* **WHAT IS NEEDED**:
Reproduce word for word the lines of the listing below, beginning with the line that contains "Correct, you'll find white glossy" and continuing through the line that contains "coordinates (347, 315).".

* **RECORDS TO PROCESS**:
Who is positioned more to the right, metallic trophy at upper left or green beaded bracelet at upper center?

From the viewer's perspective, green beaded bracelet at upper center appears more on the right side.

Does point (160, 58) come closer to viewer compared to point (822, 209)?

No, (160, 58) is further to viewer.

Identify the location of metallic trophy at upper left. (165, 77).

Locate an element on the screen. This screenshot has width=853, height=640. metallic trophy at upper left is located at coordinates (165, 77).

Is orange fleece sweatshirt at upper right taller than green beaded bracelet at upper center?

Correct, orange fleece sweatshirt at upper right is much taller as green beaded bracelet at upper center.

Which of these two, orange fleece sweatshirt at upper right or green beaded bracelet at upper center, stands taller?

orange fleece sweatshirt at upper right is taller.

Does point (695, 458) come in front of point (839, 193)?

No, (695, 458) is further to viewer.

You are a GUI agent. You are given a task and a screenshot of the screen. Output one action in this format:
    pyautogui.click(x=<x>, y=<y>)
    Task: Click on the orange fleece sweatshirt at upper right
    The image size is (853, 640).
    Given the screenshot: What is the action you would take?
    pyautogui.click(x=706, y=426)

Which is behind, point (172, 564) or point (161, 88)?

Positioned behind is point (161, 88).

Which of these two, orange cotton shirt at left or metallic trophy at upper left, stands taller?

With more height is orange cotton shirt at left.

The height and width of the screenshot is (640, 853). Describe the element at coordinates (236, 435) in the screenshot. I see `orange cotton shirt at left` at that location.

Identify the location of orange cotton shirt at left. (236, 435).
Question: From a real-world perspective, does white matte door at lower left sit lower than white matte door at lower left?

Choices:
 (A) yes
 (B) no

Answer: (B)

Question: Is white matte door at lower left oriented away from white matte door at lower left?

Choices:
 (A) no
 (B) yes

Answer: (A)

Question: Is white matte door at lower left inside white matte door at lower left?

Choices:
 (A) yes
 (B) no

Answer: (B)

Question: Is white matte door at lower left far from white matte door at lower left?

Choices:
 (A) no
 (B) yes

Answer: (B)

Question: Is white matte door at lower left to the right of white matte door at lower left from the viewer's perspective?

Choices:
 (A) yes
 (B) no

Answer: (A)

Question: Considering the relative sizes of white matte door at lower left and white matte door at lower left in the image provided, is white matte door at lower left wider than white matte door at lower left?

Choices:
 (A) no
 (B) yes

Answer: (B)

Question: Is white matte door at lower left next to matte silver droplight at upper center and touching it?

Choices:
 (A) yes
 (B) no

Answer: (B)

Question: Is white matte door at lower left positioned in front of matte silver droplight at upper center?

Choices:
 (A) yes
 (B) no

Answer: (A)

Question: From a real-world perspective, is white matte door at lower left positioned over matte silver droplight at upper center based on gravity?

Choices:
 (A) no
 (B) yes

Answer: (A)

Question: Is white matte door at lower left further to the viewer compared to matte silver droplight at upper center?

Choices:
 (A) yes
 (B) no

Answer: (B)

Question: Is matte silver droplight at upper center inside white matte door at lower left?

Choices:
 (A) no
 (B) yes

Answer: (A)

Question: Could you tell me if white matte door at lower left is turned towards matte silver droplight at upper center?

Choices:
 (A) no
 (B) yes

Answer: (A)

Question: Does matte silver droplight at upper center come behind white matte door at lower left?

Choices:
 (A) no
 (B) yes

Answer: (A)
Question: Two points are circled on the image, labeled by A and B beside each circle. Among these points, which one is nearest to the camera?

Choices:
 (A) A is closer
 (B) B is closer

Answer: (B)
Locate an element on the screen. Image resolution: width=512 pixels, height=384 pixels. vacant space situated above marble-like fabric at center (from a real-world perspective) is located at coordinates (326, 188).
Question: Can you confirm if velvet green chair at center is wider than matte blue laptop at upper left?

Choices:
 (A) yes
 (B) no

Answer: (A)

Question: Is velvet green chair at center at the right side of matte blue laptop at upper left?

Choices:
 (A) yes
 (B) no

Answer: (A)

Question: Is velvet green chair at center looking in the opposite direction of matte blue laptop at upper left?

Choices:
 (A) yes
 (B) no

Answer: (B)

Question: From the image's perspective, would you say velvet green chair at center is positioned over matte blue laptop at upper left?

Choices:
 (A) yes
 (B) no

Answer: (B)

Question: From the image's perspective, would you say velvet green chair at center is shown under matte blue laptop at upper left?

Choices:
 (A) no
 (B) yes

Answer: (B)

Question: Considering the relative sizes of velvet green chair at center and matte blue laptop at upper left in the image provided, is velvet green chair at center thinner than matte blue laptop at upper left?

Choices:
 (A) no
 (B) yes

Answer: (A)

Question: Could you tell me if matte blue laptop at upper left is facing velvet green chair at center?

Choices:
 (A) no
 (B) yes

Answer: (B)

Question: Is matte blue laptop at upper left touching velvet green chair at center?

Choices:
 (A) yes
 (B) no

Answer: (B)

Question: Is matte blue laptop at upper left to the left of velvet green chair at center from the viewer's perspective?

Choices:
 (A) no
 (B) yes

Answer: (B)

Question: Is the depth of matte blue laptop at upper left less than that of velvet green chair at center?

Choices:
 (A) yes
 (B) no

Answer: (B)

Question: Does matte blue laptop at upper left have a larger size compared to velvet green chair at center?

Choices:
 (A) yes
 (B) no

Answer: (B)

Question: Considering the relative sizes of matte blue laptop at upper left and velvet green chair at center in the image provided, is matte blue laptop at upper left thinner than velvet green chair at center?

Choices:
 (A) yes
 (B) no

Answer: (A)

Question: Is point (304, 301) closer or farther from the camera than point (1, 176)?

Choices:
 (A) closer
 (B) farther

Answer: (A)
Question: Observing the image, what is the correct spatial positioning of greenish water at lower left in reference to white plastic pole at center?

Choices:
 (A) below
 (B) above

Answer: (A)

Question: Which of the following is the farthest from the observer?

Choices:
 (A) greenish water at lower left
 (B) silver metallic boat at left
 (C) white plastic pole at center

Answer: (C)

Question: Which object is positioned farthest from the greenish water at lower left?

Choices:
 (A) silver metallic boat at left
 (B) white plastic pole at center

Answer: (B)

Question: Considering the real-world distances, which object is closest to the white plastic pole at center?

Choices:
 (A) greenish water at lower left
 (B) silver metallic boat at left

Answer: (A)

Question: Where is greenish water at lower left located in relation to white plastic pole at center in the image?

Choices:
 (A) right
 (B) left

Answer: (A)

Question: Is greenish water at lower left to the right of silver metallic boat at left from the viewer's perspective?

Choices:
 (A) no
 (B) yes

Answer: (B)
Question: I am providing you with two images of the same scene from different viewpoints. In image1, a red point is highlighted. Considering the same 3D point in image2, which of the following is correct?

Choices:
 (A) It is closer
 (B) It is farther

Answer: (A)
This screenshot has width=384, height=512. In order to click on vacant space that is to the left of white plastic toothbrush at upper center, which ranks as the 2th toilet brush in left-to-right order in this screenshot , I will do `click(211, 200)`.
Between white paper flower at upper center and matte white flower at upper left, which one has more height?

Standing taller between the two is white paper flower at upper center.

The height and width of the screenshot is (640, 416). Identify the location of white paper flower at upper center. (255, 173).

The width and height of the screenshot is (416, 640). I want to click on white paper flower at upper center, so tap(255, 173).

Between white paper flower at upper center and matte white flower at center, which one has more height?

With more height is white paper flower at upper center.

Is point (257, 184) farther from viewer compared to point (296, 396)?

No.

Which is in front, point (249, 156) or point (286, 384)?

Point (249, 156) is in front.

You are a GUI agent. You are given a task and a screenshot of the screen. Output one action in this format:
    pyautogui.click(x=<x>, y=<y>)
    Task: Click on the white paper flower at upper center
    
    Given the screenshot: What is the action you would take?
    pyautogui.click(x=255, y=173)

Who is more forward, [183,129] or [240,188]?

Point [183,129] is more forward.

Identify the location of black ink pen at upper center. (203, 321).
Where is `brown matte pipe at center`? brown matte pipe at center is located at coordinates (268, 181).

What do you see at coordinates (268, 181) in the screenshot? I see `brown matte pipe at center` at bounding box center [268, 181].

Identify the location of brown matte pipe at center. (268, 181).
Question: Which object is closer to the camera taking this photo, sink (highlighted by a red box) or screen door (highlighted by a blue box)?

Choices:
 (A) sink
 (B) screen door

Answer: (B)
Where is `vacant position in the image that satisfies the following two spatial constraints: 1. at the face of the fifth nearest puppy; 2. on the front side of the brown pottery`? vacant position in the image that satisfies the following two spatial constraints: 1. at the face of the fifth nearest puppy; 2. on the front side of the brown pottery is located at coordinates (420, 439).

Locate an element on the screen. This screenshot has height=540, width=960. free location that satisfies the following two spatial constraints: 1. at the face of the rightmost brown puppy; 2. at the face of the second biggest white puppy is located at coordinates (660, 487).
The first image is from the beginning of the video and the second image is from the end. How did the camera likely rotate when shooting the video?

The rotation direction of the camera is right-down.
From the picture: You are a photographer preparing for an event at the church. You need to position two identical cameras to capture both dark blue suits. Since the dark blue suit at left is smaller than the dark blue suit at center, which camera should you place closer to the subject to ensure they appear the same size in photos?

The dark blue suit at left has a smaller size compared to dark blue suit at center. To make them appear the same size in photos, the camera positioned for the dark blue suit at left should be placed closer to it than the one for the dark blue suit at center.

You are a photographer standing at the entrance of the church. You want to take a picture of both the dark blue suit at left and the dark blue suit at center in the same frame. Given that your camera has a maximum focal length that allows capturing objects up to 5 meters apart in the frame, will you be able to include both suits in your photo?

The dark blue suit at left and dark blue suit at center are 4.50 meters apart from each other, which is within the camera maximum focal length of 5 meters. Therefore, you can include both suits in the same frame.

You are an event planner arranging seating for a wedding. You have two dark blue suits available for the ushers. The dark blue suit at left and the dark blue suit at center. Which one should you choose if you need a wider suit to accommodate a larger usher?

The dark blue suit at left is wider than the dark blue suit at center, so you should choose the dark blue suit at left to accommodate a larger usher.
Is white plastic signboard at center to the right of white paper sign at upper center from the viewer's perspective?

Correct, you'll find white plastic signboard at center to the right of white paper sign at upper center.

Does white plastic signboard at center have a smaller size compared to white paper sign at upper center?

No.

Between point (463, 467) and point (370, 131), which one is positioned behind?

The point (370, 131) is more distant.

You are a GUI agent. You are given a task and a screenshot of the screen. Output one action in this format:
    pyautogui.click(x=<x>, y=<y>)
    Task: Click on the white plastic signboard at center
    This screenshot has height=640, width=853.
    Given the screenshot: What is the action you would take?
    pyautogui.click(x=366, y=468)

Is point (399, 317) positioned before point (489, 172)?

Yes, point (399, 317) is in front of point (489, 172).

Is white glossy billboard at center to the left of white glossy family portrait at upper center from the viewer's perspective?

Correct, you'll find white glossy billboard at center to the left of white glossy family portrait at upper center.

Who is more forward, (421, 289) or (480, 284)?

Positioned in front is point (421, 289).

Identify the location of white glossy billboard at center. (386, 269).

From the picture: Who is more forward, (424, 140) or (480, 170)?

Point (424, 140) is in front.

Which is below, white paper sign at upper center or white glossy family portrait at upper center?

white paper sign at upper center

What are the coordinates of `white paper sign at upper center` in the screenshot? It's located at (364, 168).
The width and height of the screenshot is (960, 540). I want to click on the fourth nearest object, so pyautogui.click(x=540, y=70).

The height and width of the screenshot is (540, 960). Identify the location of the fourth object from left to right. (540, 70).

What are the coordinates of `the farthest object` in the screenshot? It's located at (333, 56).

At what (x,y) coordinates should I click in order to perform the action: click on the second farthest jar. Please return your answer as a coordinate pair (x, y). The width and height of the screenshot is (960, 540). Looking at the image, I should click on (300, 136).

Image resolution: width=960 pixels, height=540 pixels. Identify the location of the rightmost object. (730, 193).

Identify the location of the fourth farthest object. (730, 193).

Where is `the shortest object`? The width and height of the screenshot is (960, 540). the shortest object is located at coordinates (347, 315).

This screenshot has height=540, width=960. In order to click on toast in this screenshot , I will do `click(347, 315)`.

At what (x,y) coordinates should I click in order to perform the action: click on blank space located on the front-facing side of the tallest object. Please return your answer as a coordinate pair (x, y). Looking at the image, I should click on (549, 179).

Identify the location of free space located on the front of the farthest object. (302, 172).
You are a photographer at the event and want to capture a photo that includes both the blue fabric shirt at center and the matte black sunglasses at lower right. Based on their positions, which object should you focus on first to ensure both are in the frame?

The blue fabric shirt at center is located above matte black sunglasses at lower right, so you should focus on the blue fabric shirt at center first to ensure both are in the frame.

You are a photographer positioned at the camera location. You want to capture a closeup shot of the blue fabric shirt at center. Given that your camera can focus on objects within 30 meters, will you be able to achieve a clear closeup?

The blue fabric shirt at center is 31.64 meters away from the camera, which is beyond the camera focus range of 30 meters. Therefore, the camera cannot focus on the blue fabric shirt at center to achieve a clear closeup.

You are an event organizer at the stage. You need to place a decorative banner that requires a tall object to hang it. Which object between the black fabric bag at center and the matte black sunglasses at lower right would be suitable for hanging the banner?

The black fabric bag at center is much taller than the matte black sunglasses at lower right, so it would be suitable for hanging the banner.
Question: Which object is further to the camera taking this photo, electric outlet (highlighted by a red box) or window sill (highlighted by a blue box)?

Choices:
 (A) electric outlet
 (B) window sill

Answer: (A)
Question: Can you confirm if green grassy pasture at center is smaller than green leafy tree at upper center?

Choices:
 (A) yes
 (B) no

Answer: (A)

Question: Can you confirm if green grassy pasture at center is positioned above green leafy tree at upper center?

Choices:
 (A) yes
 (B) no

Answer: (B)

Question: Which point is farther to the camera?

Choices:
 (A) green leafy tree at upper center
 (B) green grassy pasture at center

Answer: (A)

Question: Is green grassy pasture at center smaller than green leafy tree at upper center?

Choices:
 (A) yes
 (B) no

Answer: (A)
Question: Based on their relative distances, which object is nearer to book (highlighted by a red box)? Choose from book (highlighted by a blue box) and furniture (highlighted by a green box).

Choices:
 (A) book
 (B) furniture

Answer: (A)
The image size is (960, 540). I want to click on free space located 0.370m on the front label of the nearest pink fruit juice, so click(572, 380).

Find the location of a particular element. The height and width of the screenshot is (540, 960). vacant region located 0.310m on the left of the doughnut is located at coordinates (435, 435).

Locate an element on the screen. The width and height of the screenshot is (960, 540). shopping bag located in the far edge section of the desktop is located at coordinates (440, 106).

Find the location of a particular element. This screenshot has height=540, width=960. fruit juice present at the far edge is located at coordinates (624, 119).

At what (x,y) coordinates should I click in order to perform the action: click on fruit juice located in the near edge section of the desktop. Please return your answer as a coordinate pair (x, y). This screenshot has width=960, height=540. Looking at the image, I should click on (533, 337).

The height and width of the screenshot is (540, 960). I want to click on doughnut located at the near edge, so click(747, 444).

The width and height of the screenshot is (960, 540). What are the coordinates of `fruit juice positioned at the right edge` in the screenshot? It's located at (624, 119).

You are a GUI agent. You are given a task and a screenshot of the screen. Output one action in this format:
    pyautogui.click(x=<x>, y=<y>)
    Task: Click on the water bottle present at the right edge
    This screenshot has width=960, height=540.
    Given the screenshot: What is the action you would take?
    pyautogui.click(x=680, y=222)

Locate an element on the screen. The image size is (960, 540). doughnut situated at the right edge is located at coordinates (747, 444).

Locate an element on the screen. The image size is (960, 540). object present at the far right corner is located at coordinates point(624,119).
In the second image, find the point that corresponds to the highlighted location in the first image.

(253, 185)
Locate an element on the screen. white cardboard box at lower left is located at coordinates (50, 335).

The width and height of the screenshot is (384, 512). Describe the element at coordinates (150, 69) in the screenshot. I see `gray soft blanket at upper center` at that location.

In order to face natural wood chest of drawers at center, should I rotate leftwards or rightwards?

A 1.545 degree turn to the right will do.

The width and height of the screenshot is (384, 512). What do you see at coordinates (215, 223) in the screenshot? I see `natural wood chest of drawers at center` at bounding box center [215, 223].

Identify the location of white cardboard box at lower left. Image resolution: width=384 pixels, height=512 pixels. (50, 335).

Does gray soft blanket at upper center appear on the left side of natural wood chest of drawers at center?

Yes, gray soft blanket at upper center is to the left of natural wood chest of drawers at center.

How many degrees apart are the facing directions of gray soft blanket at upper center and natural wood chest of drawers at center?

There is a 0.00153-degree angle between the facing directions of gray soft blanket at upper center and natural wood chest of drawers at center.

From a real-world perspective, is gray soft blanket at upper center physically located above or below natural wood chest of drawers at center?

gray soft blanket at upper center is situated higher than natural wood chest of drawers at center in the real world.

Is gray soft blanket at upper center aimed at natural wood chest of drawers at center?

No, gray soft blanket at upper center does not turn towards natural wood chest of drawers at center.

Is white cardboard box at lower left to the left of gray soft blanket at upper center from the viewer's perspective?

* **SOLUTION BELOW**:
Correct, you'll find white glossy billboard at center to the left of white glossy family portrait at upper center.

Who is more forward, (421, 289) or (480, 284)?

Positioned in front is point (421, 289).

Identify the location of white glossy billboard at center. (386, 269).

From the picture: Who is more forward, (424, 140) or (480, 170)?

Point (424, 140) is in front.

Which is below, white paper sign at upper center or white glossy family portrait at upper center?

white paper sign at upper center

What are the coordinates of `white paper sign at upper center` in the screenshot? It's located at (364, 168).
The width and height of the screenshot is (960, 540). I want to click on the fourth nearest object, so pyautogui.click(x=540, y=70).

The height and width of the screenshot is (540, 960). Identify the location of the fourth object from left to right. (540, 70).

What are the coordinates of `the farthest object` in the screenshot? It's located at (333, 56).

At what (x,y) coordinates should I click in order to perform the action: click on the second farthest jar. Please return your answer as a coordinate pair (x, y). The width and height of the screenshot is (960, 540). Looking at the image, I should click on (300, 136).

Image resolution: width=960 pixels, height=540 pixels. Identify the location of the rightmost object. (730, 193).

Identify the location of the fourth farthest object. (730, 193).

Where is `the shortest object`? The width and height of the screenshot is (960, 540). the shortest object is located at coordinates (347, 315).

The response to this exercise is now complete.